### REQUIRED WORK
Find the line with "(186, 126) = (204, 323): purple donut -> none" in the records below, then please transcribe it and every later line exactly, omitting the pictures and adding nothing.

Object transformation records:
▬▬▬▬▬▬▬▬▬▬
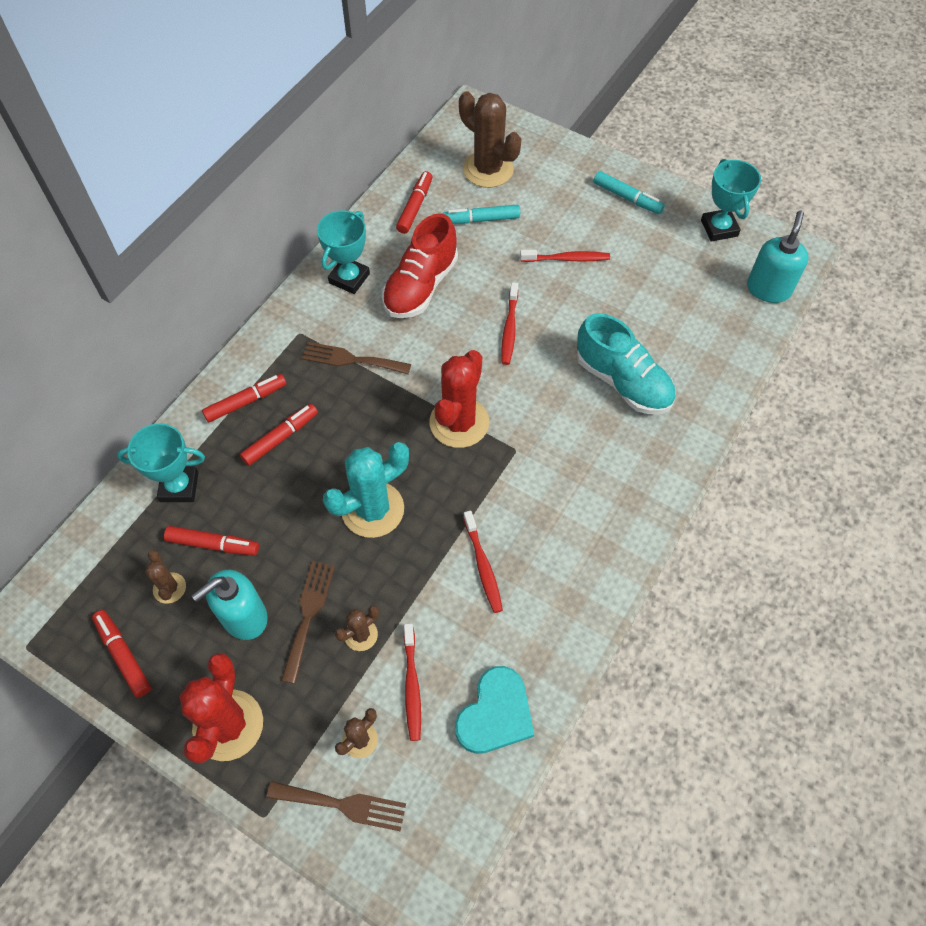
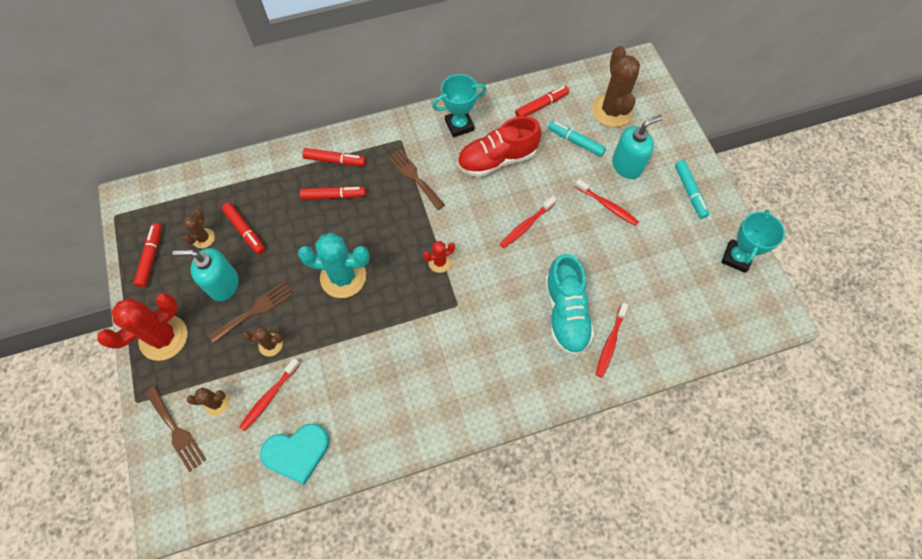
camera: 40 degrees right, 5 degrees up
(179, 487) = (258, 184): turquoise trophy -> none
(459, 422) = (440, 262): red cactus -> red cactus, size x0.50
(483, 566) = (371, 360): red toothbrush -> red toothbrush (610, 342)
(768, 289) = (731, 325): turquoise soap dispenser -> turquoise soap dispenser (627, 165)

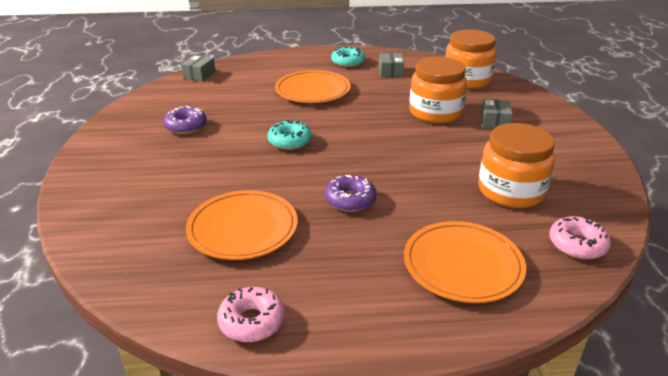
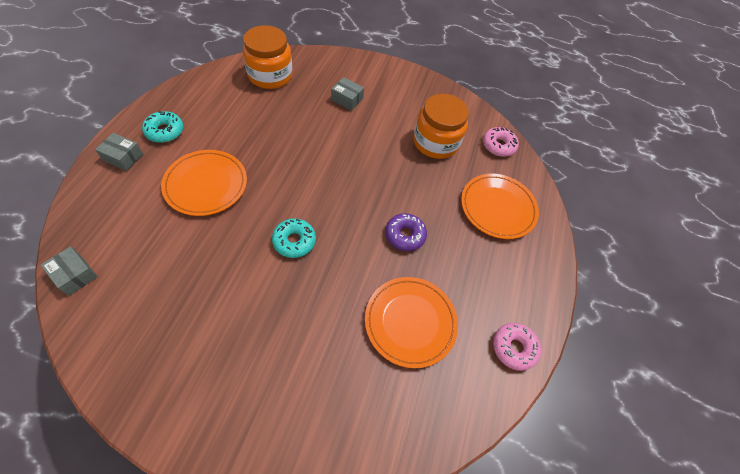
camera: 75 degrees left, 25 degrees up
(186, 126) = (204, 323): purple donut -> none
(390, 71) = (213, 112): grey box -> grey box (123, 157)
(435, 112) = (310, 123): orange jar -> none

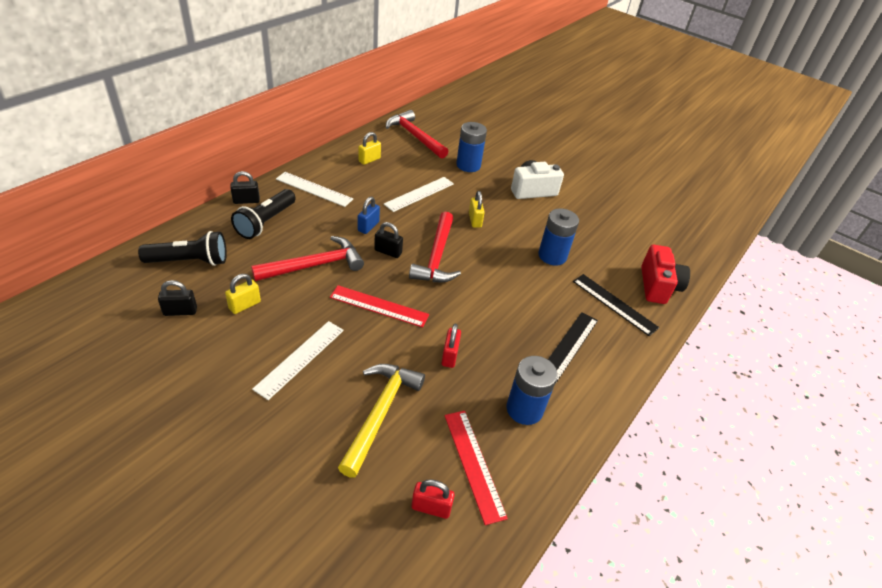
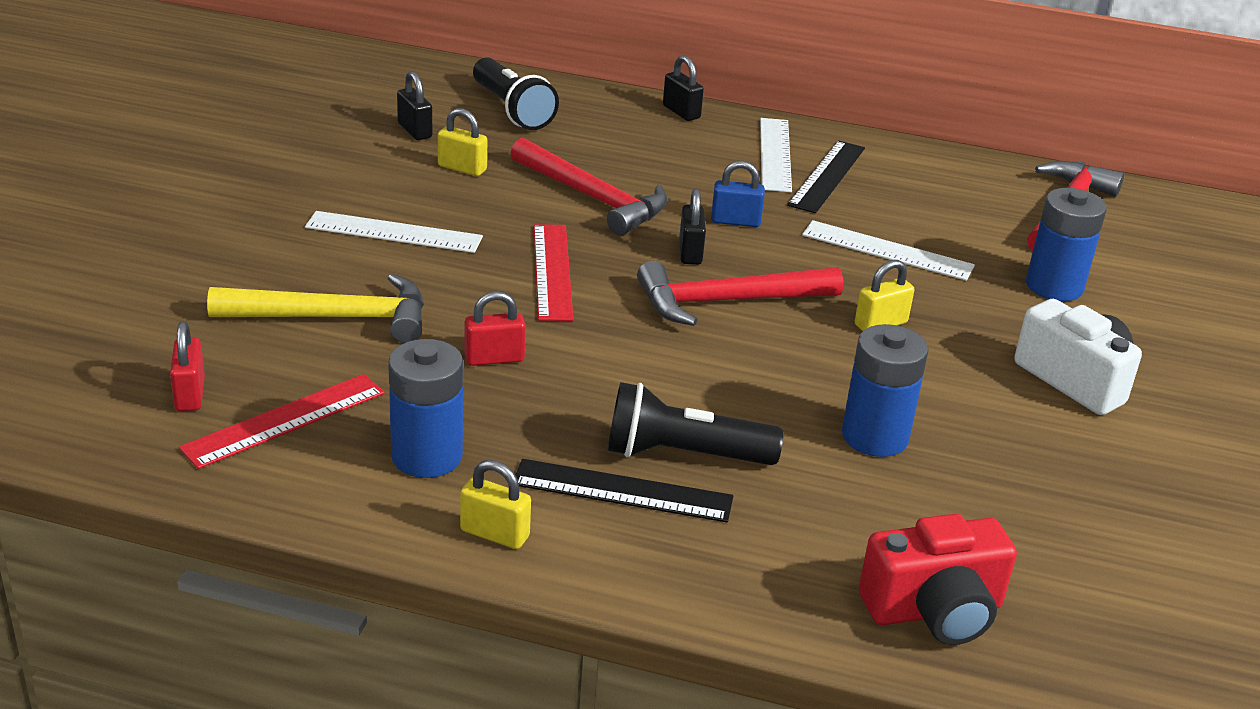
camera: 70 degrees right, 10 degrees down
(266, 222) = (649, 138): black flashlight -> black flashlight (683, 454)
(369, 160) = (922, 182): yellow padlock -> yellow padlock (494, 534)
(614, 304) = (803, 543): black ruler -> black ruler (827, 176)

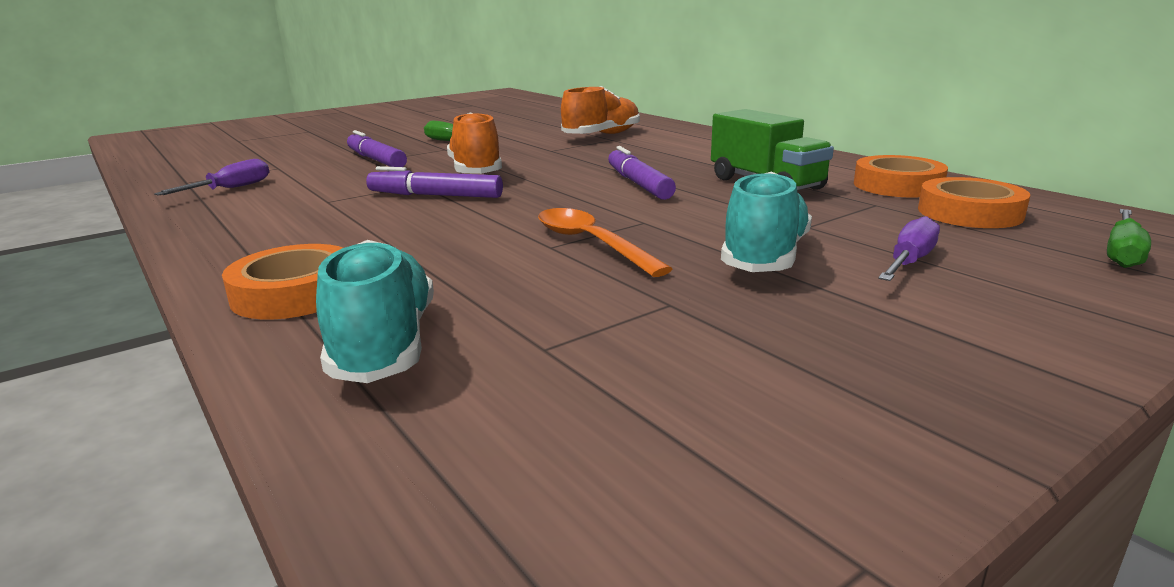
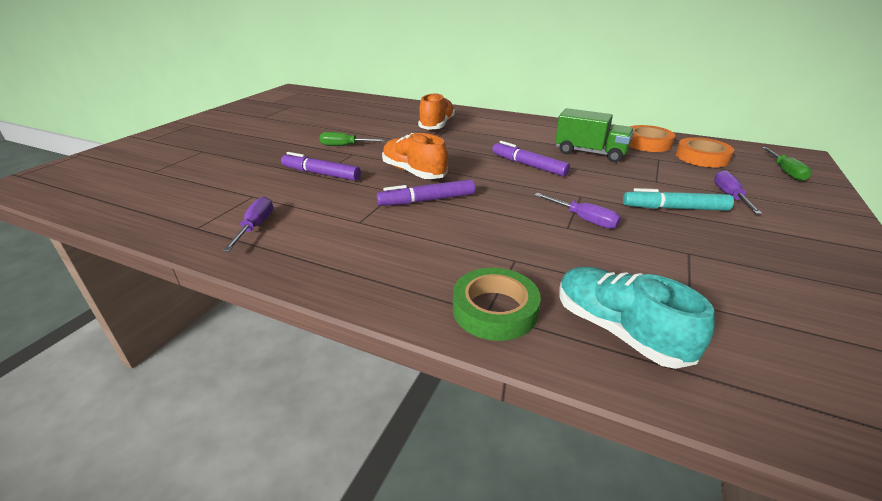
camera: 30 degrees left, 10 degrees up
(295, 293) = (495, 310): orange tape -> green tape
(590, 243) = (584, 219): orange spoon -> purple screwdriver
(765, 257) = (674, 208): turquoise shoe -> turquoise marker

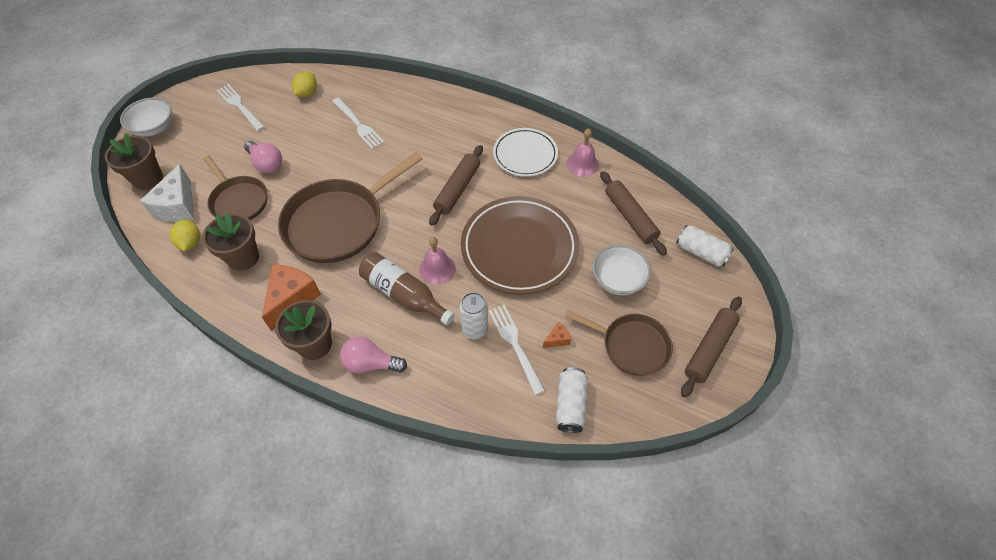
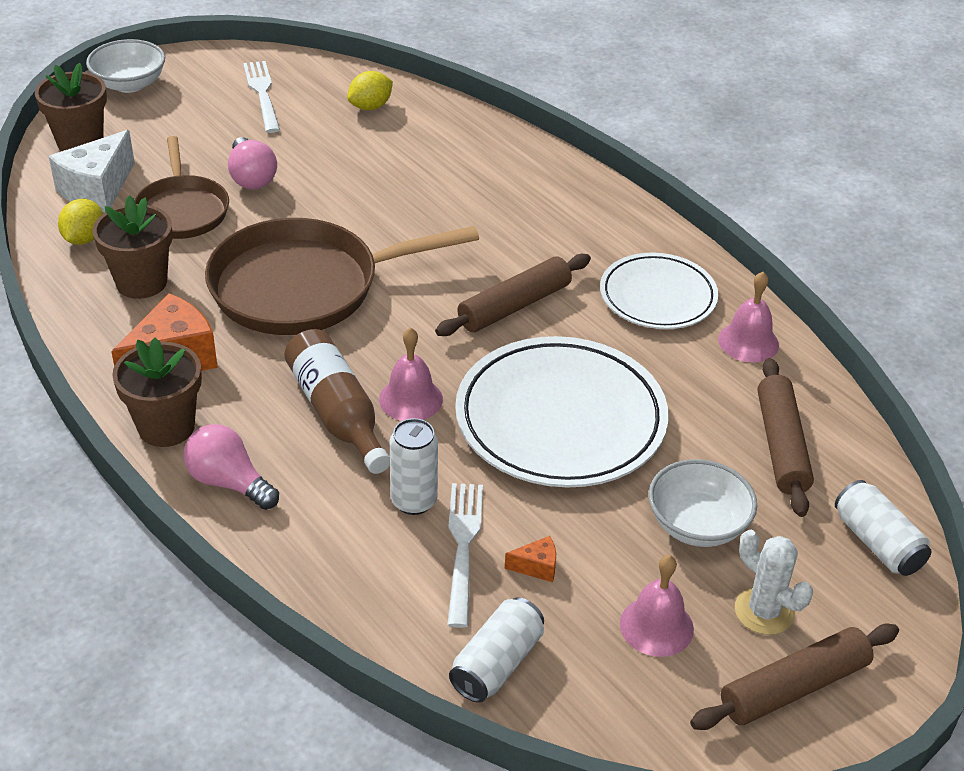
camera: 25 degrees right, 15 degrees down
(358, 124) = (419, 171): white fork -> none
(519, 248) = (560, 419): brown plate -> white plate
(631, 346) = (656, 626): brown pan -> pink bell
(674, 314) = (764, 611): none -> white cactus

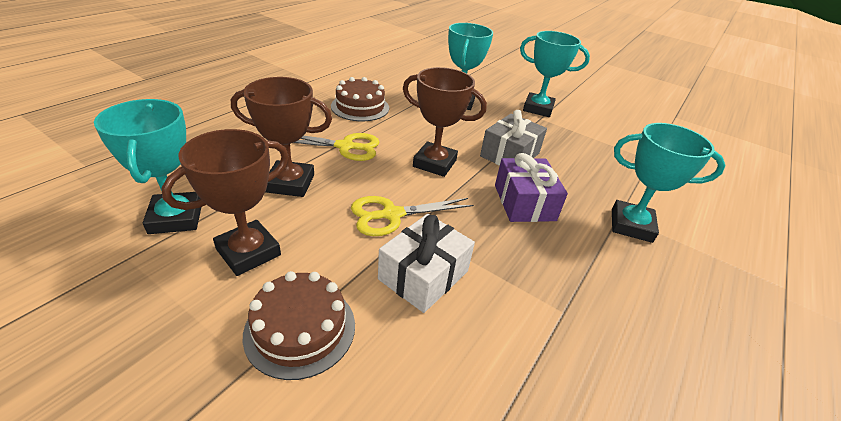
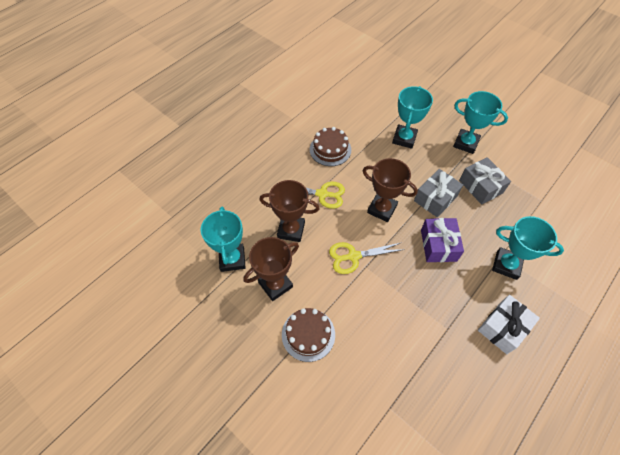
camera: 10 degrees right, 20 degrees up
(423, 275) = (371, 302): white gift -> white gift (503, 328)
(568, 145) = (480, 186): none -> grey gift

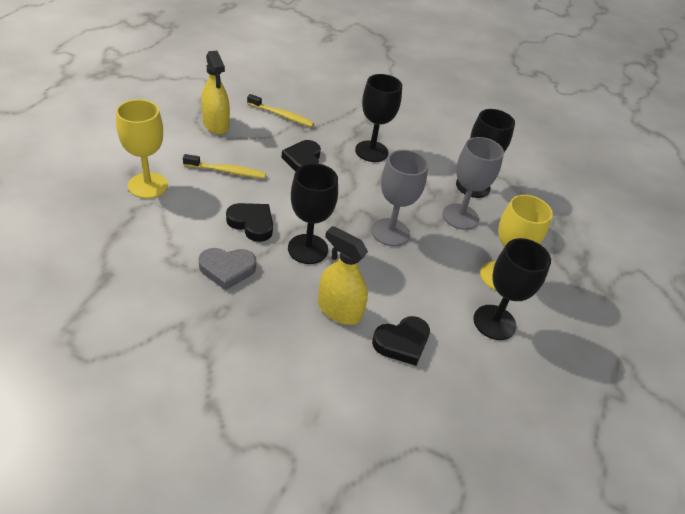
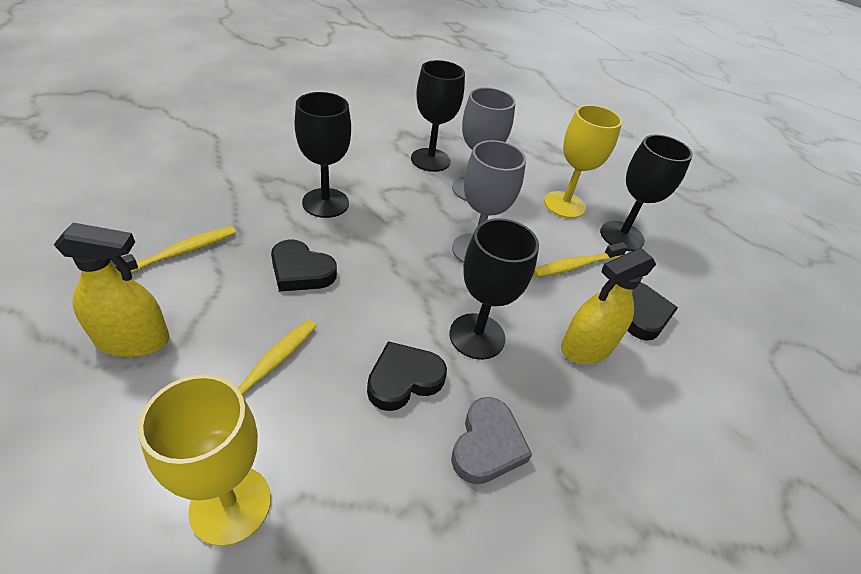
camera: 65 degrees left, 0 degrees up
(425, 294) = (576, 265): none -> yellow toothbrush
▬▬▬▬▬▬▬▬▬▬
### EXERCISE RESPONSE
(186, 126) = (204, 323): purple donut -> none
(390, 71) = (213, 112): grey box -> grey box (123, 157)
(435, 112) = (310, 123): orange jar -> none

camera: 70 degrees right, 10 degrees down
(266, 222) = (649, 138): black flashlight -> black flashlight (683, 454)
(369, 160) = (922, 182): yellow padlock -> yellow padlock (494, 534)
(614, 304) = (803, 543): black ruler -> black ruler (827, 176)

camera: 30 degrees left, 10 degrees up
(295, 293) = (495, 310): orange tape -> green tape
(590, 243) = (584, 219): orange spoon -> purple screwdriver
(765, 257) = (674, 208): turquoise shoe -> turquoise marker

camera: 25 degrees right, 15 degrees down
(358, 124) = (419, 171): white fork -> none
(519, 248) = (560, 419): brown plate -> white plate
(631, 346) = (656, 626): brown pan -> pink bell
(674, 314) = (764, 611): none -> white cactus

camera: 10 degrees right, 20 degrees up
(423, 275) = (371, 302): white gift -> white gift (503, 328)
(568, 145) = (480, 186): none -> grey gift

camera: 65 degrees left, 0 degrees up
(425, 294) = (576, 265): none -> yellow toothbrush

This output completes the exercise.